Work task:
Every record below is to be retyped exactly, with the pictures left out.

Data items:
★ ★ ★ ★ ★ ★ ★

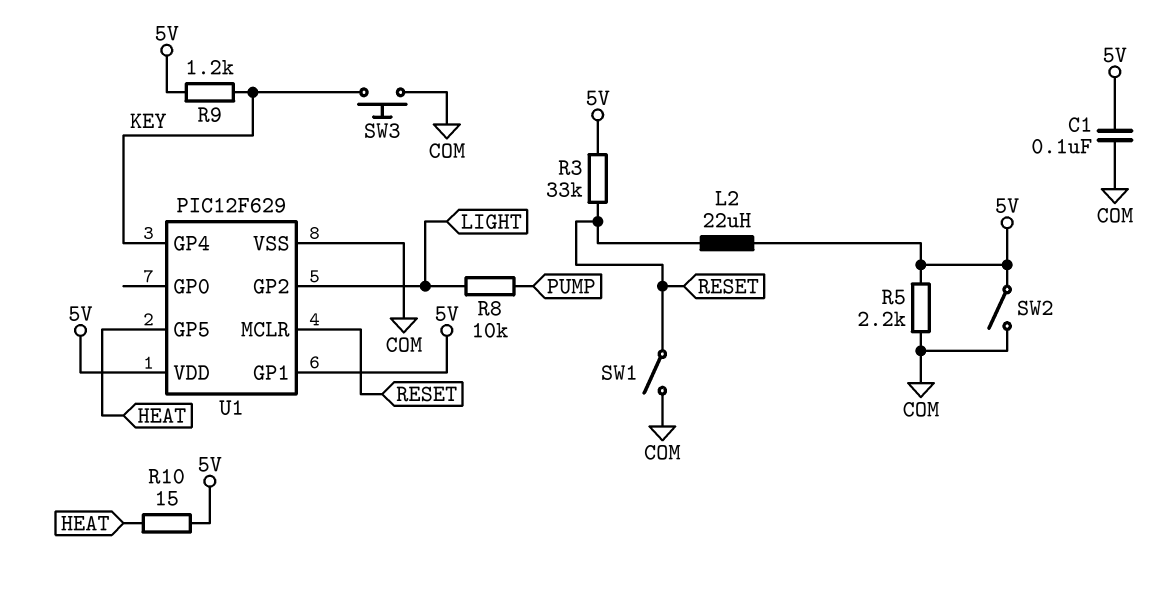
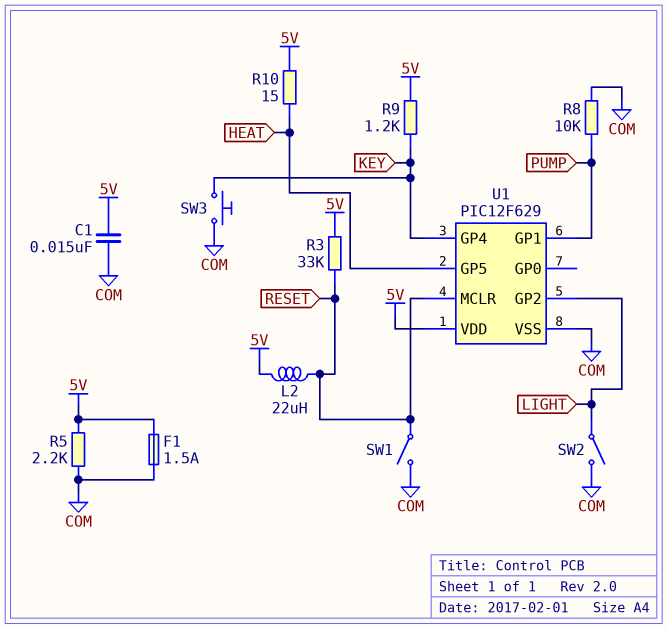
C1: 100nF (5V, COM) -> 15nF (5V, COM)
F1: none -> 1.5A (5V, COM)
R8: 10k (LIGHT, PUMP) -> 10k (COM, PUMP)
SW2: switch (5V, COM) -> switch (COM, LIGHT)
U1 pin GP1: 5V -> PUMP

★ ★ ★ ★ ★ ★ ★

Solution to the problem:
C1: 100nF (5V, COM) -> 15nF (5V, COM)
F1: none -> 1.5A (5V, COM)
R8: 10k (LIGHT, PUMP) -> 10k (COM, PUMP)
SW2: switch (5V, COM) -> switch (COM, LIGHT)
U1 pin GP1: 5V -> PUMP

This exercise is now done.